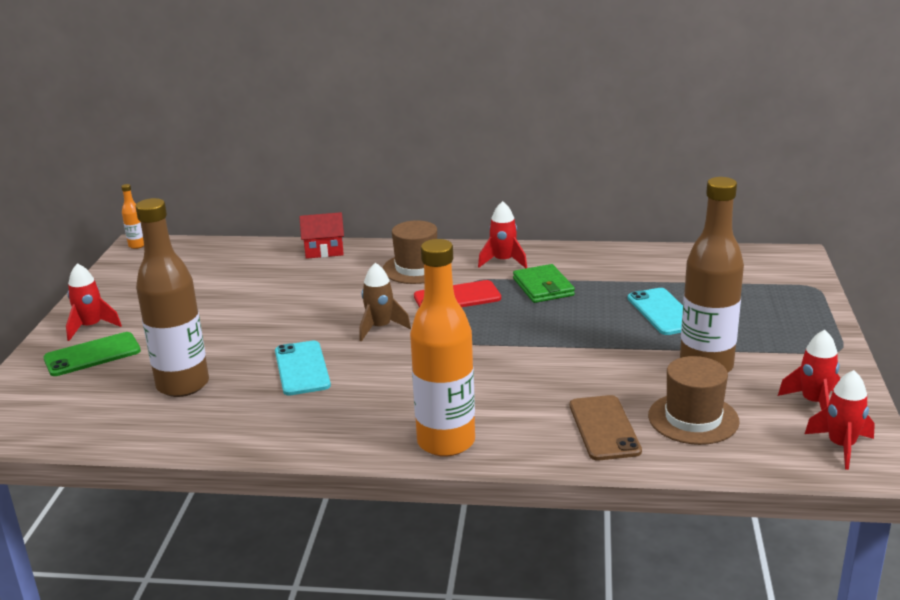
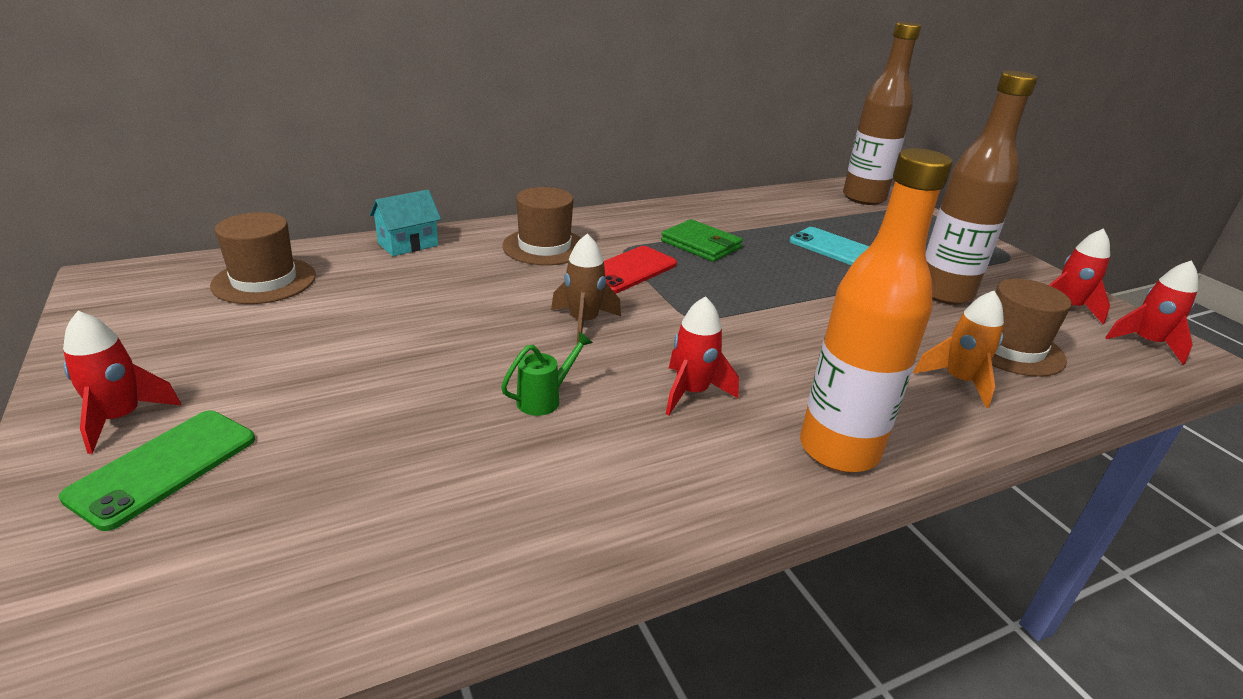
camera: 35 degrees left, 5 degrees up
orange bottle [121,184,144,249] -> none
brown bottle [136,198,209,397] -> brown bottle moved to [843,21,921,205]
turquoise phone [275,341,331,395] -> green watering can [501,332,593,416]
red house [299,212,344,259] -> turquoise house [370,190,441,256]
red rocket [478,201,527,268] -> red rocket moved to [666,296,739,416]
brown phone [570,395,642,460] -> orange rocket [914,291,1004,408]
none -> brown hat [210,212,316,304]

■ ■ ■ ■ ■

◆ About this exercise
Your answer should consist only of the lines from the one with "brown bottle [136,198,209,397]" through the end of the data above, reproduced exactly.

◆ Exercise response
brown bottle [136,198,209,397] -> brown bottle moved to [843,21,921,205]
turquoise phone [275,341,331,395] -> green watering can [501,332,593,416]
red house [299,212,344,259] -> turquoise house [370,190,441,256]
red rocket [478,201,527,268] -> red rocket moved to [666,296,739,416]
brown phone [570,395,642,460] -> orange rocket [914,291,1004,408]
none -> brown hat [210,212,316,304]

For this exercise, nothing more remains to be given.